- ACTION ITEM:
Report every line below that carries the word "plus".
[INPUT]
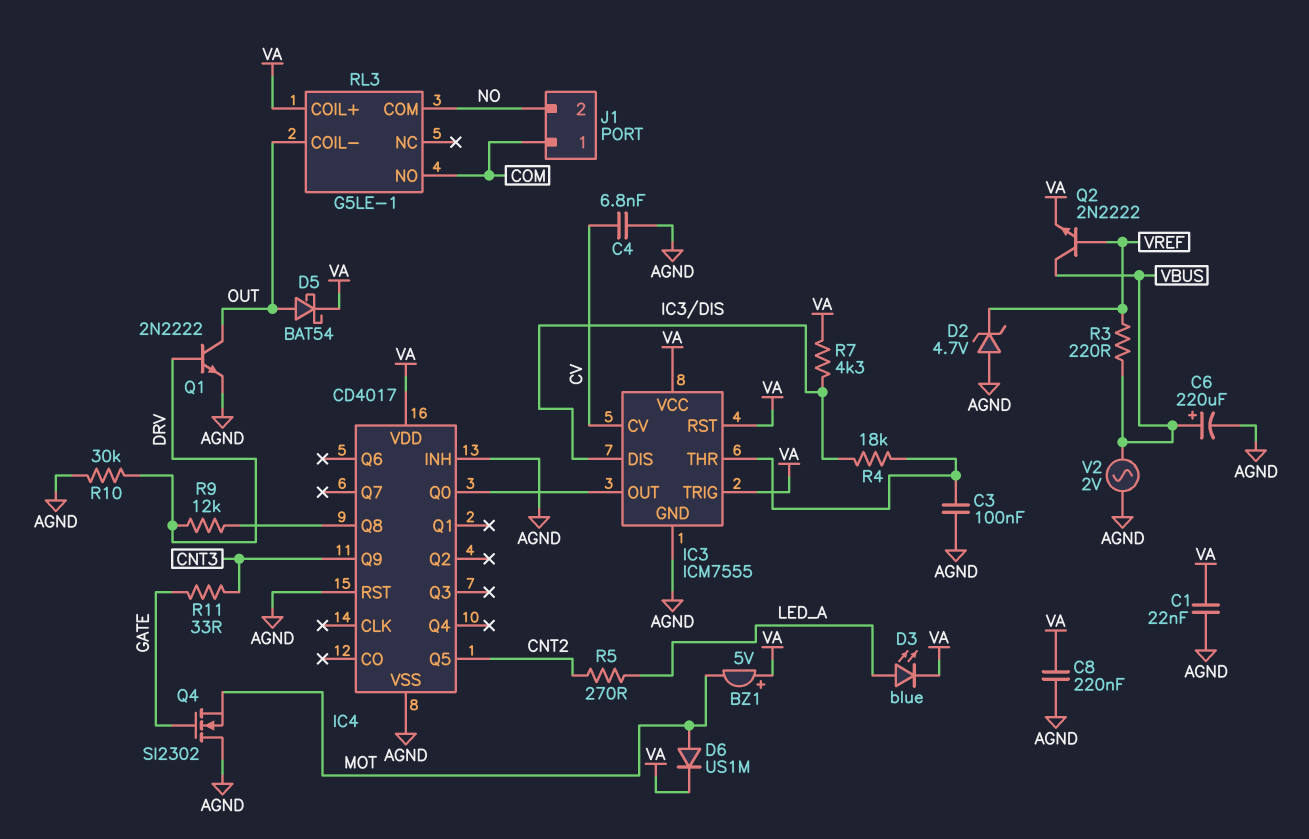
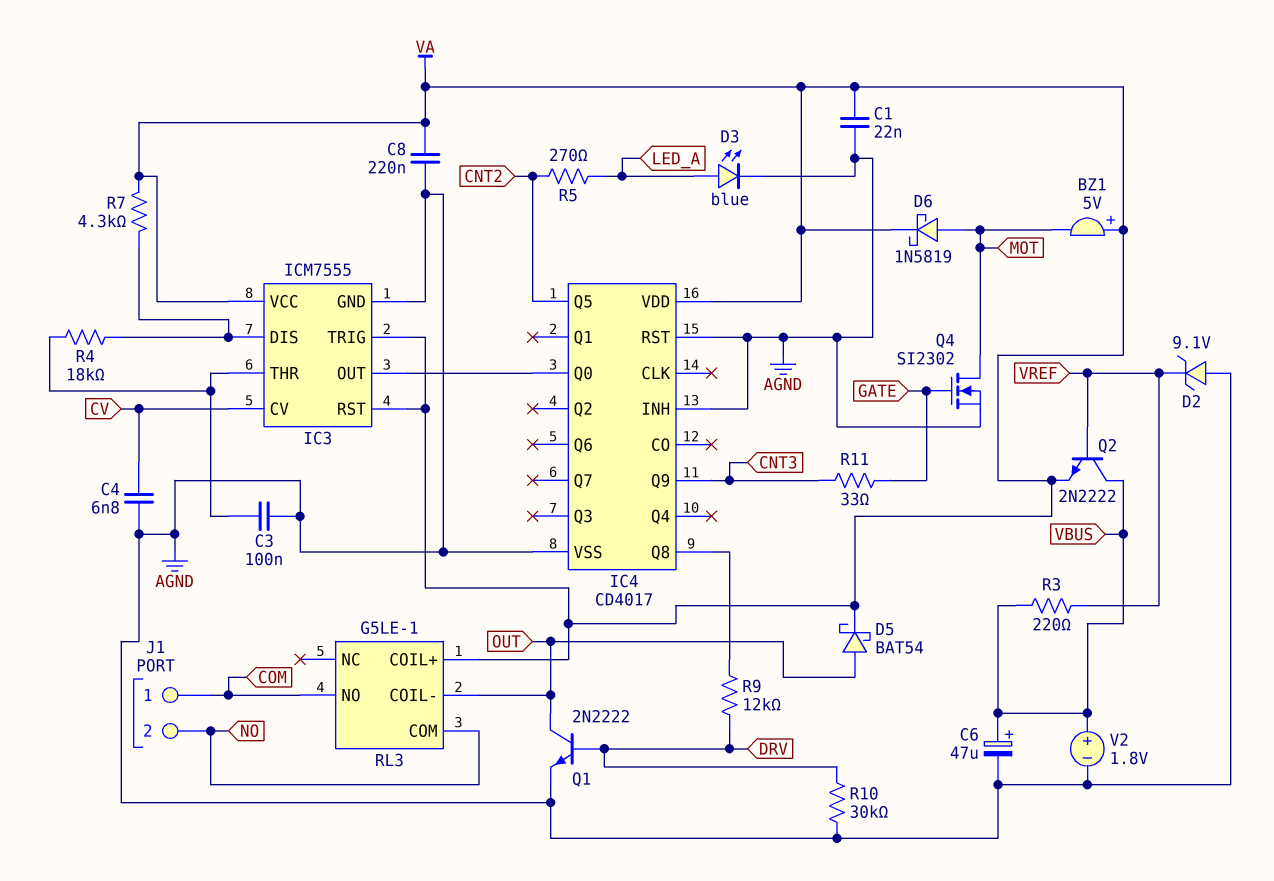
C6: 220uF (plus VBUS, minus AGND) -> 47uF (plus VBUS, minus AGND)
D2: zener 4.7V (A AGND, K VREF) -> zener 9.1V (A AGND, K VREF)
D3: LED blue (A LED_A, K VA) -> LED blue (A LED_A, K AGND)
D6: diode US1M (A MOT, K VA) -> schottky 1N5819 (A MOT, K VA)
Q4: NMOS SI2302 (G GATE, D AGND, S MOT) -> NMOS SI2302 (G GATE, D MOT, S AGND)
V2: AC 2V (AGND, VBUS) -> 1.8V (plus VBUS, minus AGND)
[/INPUT]
[INPUT]
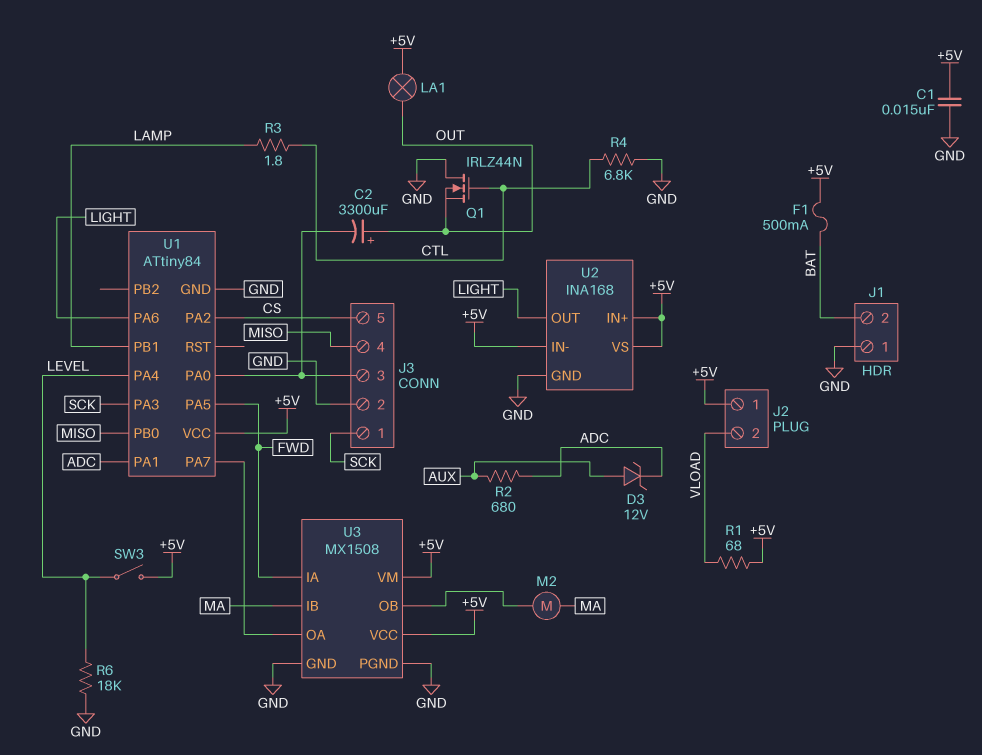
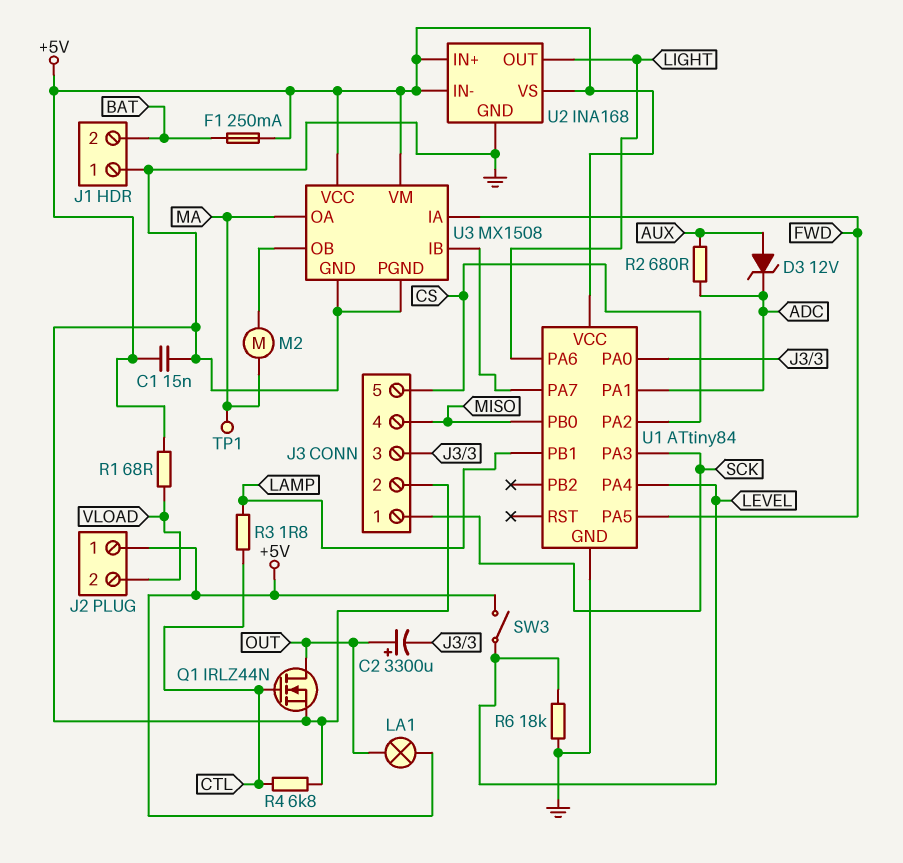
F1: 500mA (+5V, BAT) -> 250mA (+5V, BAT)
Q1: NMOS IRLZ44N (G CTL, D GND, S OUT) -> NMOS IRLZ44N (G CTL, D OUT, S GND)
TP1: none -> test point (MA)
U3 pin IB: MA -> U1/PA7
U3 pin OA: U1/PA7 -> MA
[/INPUT]
- WRITTEN RESPONSE:
C6: 220uF (plus VBUS, minus AGND) -> 47uF (plus VBUS, minus AGND)
V2: AC 2V (AGND, VBUS) -> 1.8V (plus VBUS, minus AGND)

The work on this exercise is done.